- PROMPT
Count the lines in the records below that contain the string "straight". Reply with the number alone.

- Entries drawn from a collection

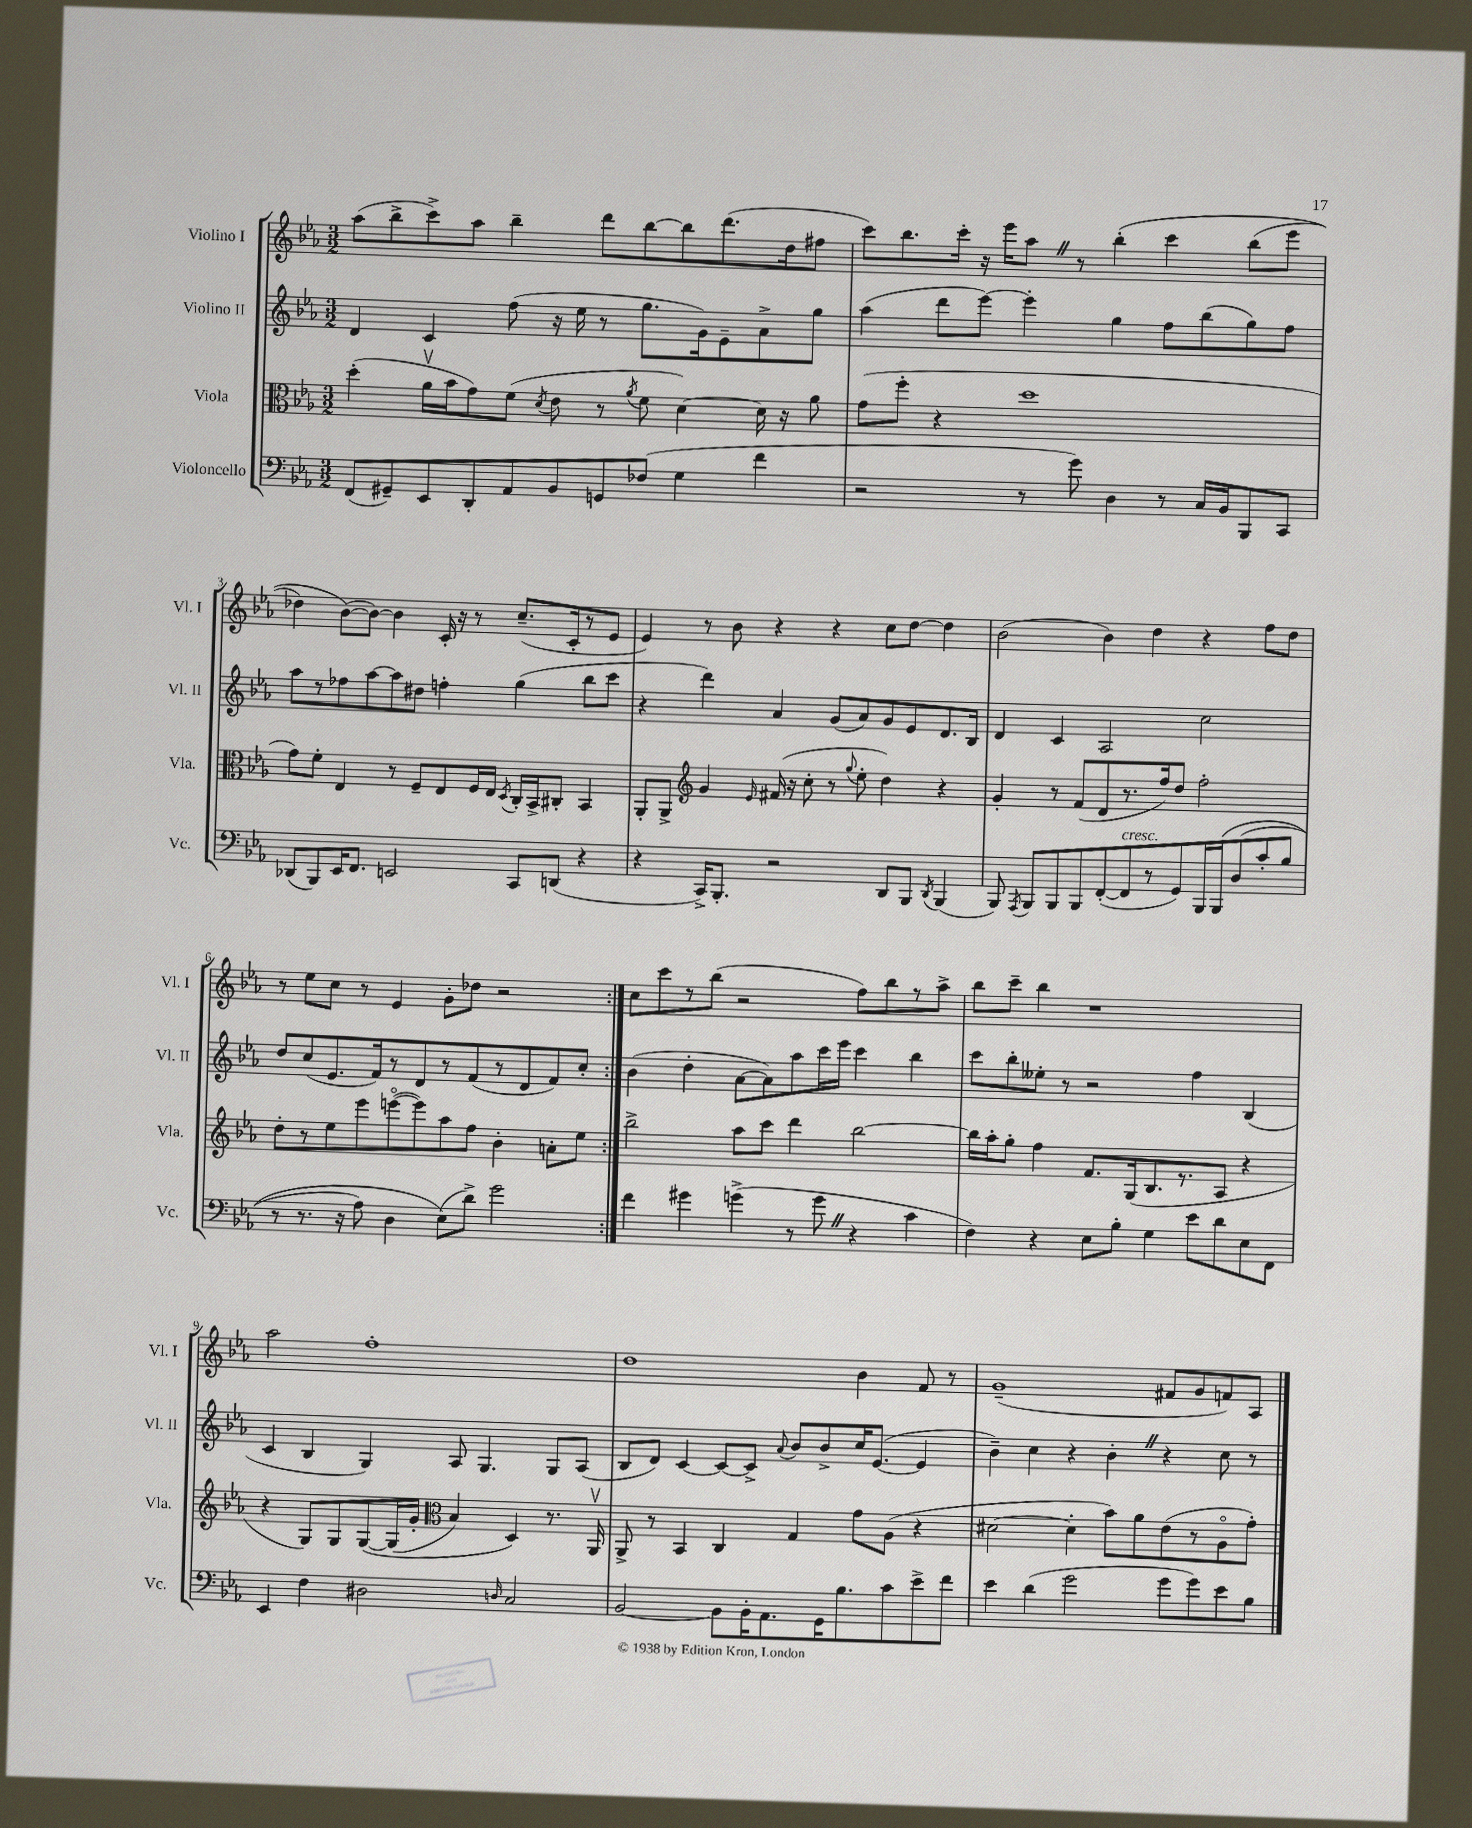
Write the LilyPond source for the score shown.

<<
\new StaffGroup <<
\new Staff = "s0" \with { instrumentName = "Violino I" shortInstrumentName = "Vl. I" } {
    \clef treble \key ees \major \numericTimeSignature \time 3/2
    \autoBeamOff \repeat volta 2 { aes''8[( bes''8-> c'''8->) aes''8] bes''4-- d'''8[ bes''8~ bes''8 d'''8.( d''16 fis''8] |
    c'''8[) bes''8. c'''16]-. r16 ees'''16[ aes''8] \once \override BreathingSign.text = \markup { \musicglyph "scripts.caesura.straight" } \breathe r8 bes''4-.\( c'''4 bes''8[( ees'''8] |
    des''4) bes'8[~(\) bes'8]~) bes'4 c'16-. r16 r8 c''8.[--( c'16-. r8 ees'8] |
    ees'4) r8 bes'8 r4 r4 c''8[ d''8]~ d''4 |
    bes'2( bes'4) d''4 r4 f''8[ d''8] |
    r8 ees''8[ c''8] r8 ees'4 g'8[-. des''8] r2 | }
    c''8[ c'''8 r8 bes''8]( r2 f''8[) bes''8 r8 aes''8]-> |
    bes''8[ c'''8]-- bes''4 r1 |
    aes''2 f''1-. |
    d''1 bes'4 f'8 r8 |
    g'1--( fis'8[ g'8 f'8) aes8] \bar "|." |
}
\new Staff = "s1" \with { instrumentName = "Violino II" shortInstrumentName = "Vl. II" } {
    \clef treble \key ees \major \numericTimeSignature \time 3/2
    \autoBeamOff \repeat volta 2 { d'4 c'4 f''8( r16 ees''16 r8 g''8.[ g'16) ees'8-- aes'8-> g''8] |
    aes''4( d'''8[ ees'''8]~) ees'''4-. g''4 f''8[ bes''8( g''8) f''8] |
    aes''8[ r8 fes''8 aes''8~ aes''8 dis''8] f''4-. g''4( bes''8[ c'''8] |
    r4 d'''4) aes'4 g'8[( aes'8) g'8 ees'8 d'8. bes16] |
    d'4 c'4 aes2 c''2 |
    d''8[ c''8( ees'8. f'16) r8 d'8 r8 f'8( r8 d'8 f'8) c''8]-. | }
    bes'4( d''4-. aes'8[~ aes'8) aes''8 c'''16 ees'''16] c'''4 bes''4 |
    c'''8[ bes''8-. eeses''8]-. r8 r2 f''4 bes4( |
    c'4 bes4 g4) aes8 g4. g8[ aes8]( |
    bes8[ d'8]) c'4~ c'8[~ c'8]-> \appoggiatura { aes'8 } bes'8[ bes'8-> c''16 ees'8.]~( ees'4 |
    bes'4--) c''4 r4 bes'4-. \once \override BreathingSign.text = \markup { \musicglyph "scripts.caesura.straight" } \breathe r4 c''8 r8 \bar "|." |
}
\new Staff = "s2" \with { instrumentName = "Viola" shortInstrumentName = "Vla." } {
    \clef alto \key ees \major \numericTimeSignature \time 3/2
    \autoBeamOff \repeat volta 2 { d''4-.( aes'16[\upbow bes'16 g'8) f'8]( \acciaccatura { d'8 } ees'8 r8 \acciaccatura { aes'8 } f'8 d'4~) d'16 r16 aes'8 |
    g'8[( f''8]-. r4 d''1 |
    g'8[) f'8]-. ees4 r8 f8[-- ees8 f16 ees16] \acciaccatura { d8 } c16[-. bes,16-> cis8]-. bes,4 |
    aes,8[-. aes,8]-> \clef treble g'4 \grace { ees'16 } fis'16( r16 c''8-. r8 \appoggiatura { g''8 } ees''8-. d''4) r4 |
    g'4-. r8 f'8[( d'8 r8. f''16) d''8] f''2-. |
    d''8[-. r8 ees''8 ees'''8 e'''8~\flageolet( e'''8) aes''8 f''8] bes'4-. a'8[-. ees''8] | }
    bes''2-> aes''8[ c'''8] d'''4 bes''2~ |
    bes''16[ aes''16-. g''8]-. f''4 f'8.[ g16( bes8. r8. aes8] r4 |
    r4 g8[) g8 g8~\( g16( g'16]-. \clef alto bes4) d4\) r8. aes,16\upbow |
    aes,8-> r8 bes,4 c4 g4 g'8[ aes8]( r4 |
    dis'2~ dis'4-. bes'8[) aes'8 ees'8( r8 aes8\flageolet g'8]-.) \bar "|." |
}
\new Staff = "s3" \with { instrumentName = "Violoncello" shortInstrumentName = "Vc." } {
    \clef bass \key ees \major \numericTimeSignature \time 3/2
    \autoBeamOff \repeat volta 2 { f,8[( gis,8--) ees,8 d,8-. aes,8 bes,8 g,8 fes8]( g4 f'4 |
    r2 r8 g'8) d4 r8 c16[ bes,16 bes,,8 c,8] |
    des,8[( bes,,8) ees,16 f,8.] e,2 c,8[ d,8]( r4 |
    r4 c,16[->) bes,,8.]-. r2 d,8[ bes,,8] \acciaccatura { d,8 } bes,,4( |
    bes,,8) \acciaccatura { aes,,8 } bes,,8[ bes,,8 bes,,8 f,8~-.( f,8^\markup { \italic "cresc." } r8 g,8) bes,,16 bes,,16\( d8( c'8-. bes8] |
    r8 r8. r16 aes8) d4 ees8[(\) d'8]->) g'2 | }
    f'4 gis'4 g'4->( r8 g'8 \once \override BreathingSign.text = \markup { \musicglyph "scripts.caesura.straight" } \breathe r4 c'4 |
    f4) r4 ees8[ bes8]-. g4 ees'8[ d'8 ees8 f,8] |
    ees,4 f4 dis2 \grace { d16 } c2 |
    bes,2~ bes,8[ bes,16-. aes,8. g,16 bes8. c'8 ees'8-> f'8] |
    ees'4 d'4( g'2 g'8[ g'8) ees'8 bes8] \bar "|." |
}
>>
>>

- CORRECT ANSWER
3